*** Input records ***

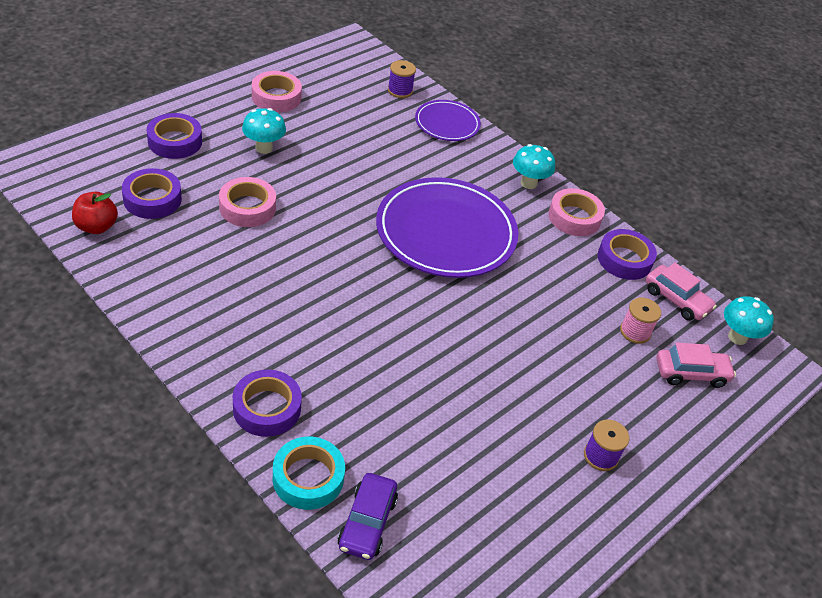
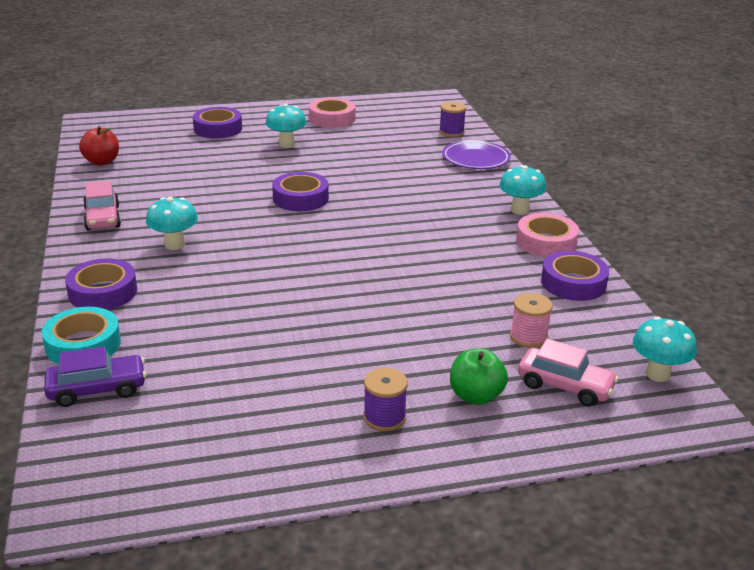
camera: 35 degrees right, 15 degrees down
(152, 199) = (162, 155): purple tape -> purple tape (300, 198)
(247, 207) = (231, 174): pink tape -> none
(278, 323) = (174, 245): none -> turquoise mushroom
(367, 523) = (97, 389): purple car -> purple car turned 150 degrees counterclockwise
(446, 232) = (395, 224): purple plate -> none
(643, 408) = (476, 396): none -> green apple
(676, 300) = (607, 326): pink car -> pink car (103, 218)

*** End of Input records ***

**Work item:**
In the entries above, take the line containing "(247, 207) = (231, 174): pink tape -> none" and each later line through the last, and repeat them exactly. Output nothing else.

**Output of the exercise:**
(247, 207) = (231, 174): pink tape -> none
(278, 323) = (174, 245): none -> turquoise mushroom
(367, 523) = (97, 389): purple car -> purple car turned 150 degrees counterclockwise
(446, 232) = (395, 224): purple plate -> none
(643, 408) = (476, 396): none -> green apple
(676, 300) = (607, 326): pink car -> pink car (103, 218)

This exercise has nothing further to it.